Work item: Find the string "this" in the data, then copy every line where it is found.

*** Opening Extracted information ***

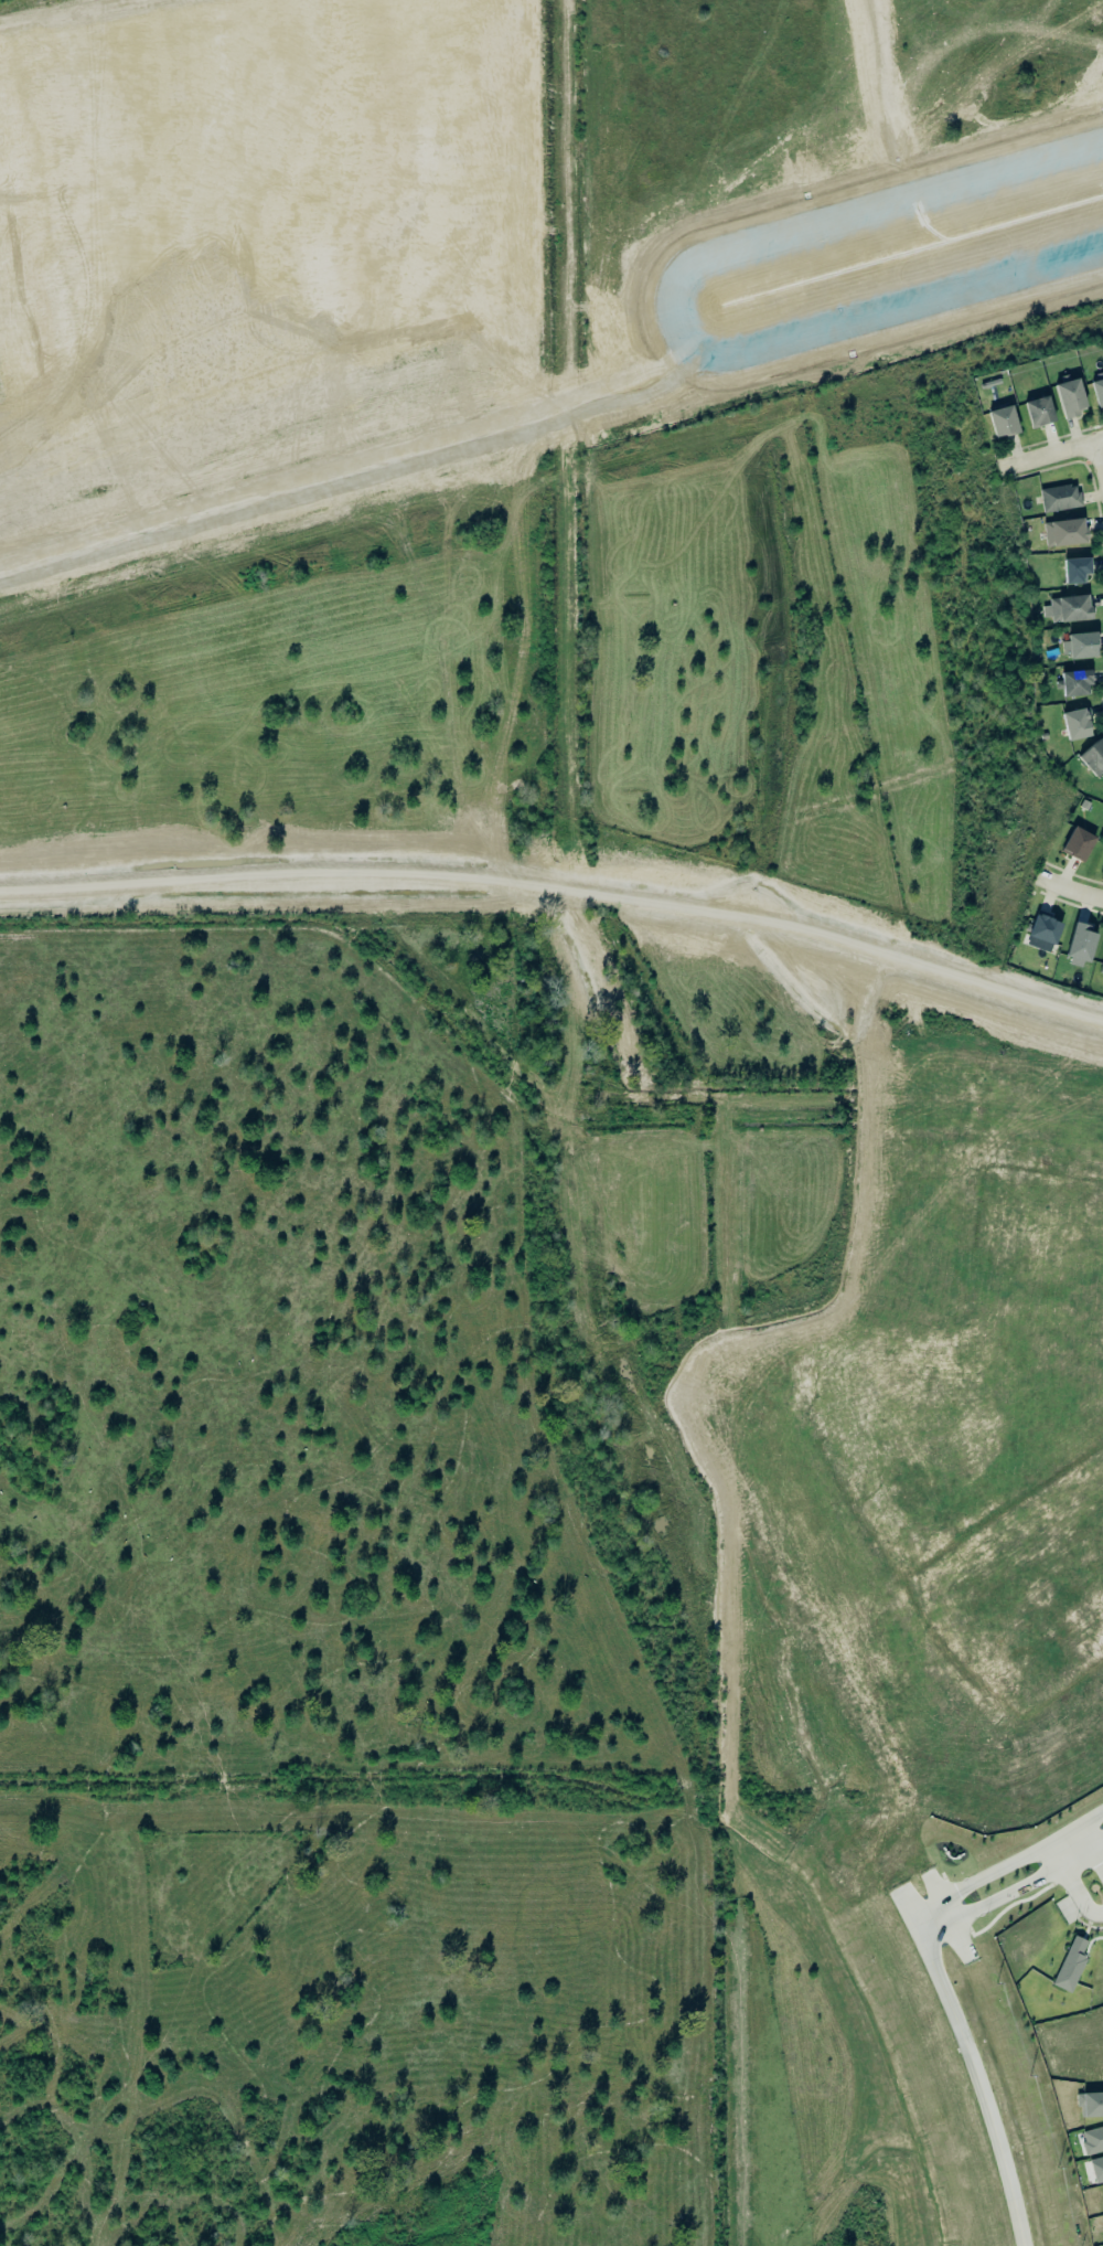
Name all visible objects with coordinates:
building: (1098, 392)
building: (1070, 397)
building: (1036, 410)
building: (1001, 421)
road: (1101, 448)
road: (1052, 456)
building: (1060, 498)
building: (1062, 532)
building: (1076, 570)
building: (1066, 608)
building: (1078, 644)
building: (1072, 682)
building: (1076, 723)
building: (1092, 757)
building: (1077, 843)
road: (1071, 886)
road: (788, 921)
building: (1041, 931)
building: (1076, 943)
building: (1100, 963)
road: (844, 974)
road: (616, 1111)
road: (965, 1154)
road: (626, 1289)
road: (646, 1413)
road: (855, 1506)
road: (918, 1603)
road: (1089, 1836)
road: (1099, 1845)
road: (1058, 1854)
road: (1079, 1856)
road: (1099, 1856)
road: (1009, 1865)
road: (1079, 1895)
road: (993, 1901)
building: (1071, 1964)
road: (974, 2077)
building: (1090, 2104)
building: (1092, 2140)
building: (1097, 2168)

*** Closing Extracted information ***
*** Opening Extracted information ***

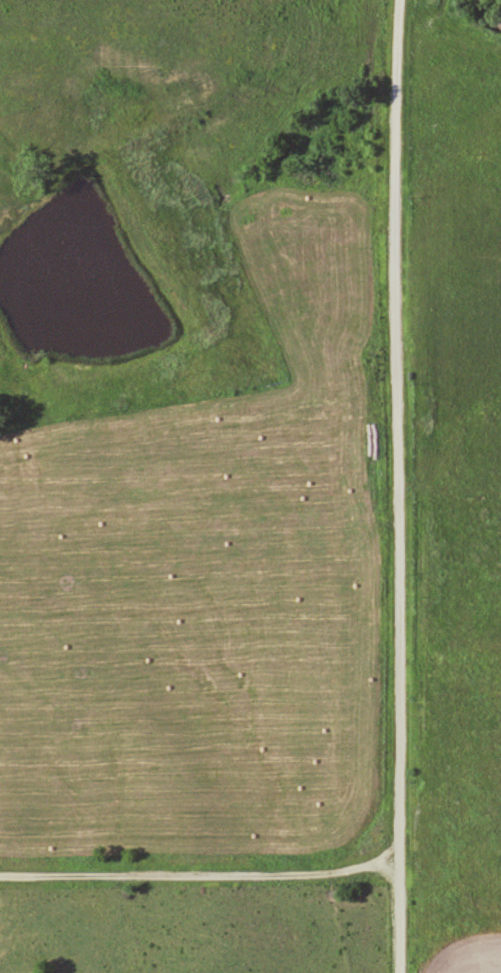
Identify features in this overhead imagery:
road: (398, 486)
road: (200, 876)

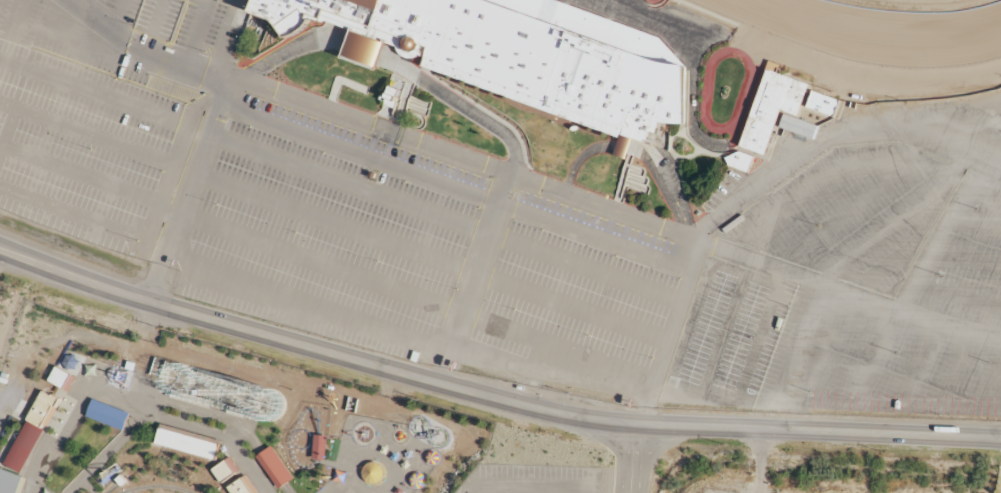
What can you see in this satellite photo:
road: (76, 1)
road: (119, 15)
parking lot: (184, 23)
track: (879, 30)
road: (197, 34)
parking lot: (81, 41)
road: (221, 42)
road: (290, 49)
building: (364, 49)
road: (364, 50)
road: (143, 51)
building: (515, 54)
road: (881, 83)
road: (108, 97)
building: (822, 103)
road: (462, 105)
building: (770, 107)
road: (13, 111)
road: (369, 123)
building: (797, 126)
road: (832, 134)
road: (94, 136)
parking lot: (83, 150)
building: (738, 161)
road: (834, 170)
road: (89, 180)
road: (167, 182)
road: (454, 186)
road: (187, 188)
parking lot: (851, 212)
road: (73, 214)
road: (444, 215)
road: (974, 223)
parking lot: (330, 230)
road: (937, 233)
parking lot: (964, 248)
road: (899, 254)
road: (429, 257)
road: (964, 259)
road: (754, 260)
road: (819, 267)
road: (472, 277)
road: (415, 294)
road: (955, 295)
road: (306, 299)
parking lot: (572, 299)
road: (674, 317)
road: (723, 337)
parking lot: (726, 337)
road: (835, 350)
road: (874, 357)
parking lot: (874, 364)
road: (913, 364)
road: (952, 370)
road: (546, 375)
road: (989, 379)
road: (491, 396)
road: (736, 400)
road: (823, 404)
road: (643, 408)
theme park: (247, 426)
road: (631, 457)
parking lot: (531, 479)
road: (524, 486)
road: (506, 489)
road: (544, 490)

*** Closing Extracted information ***

Exercise solution:
Identify features in this overhead imagery:
What can you see in this satellite photo:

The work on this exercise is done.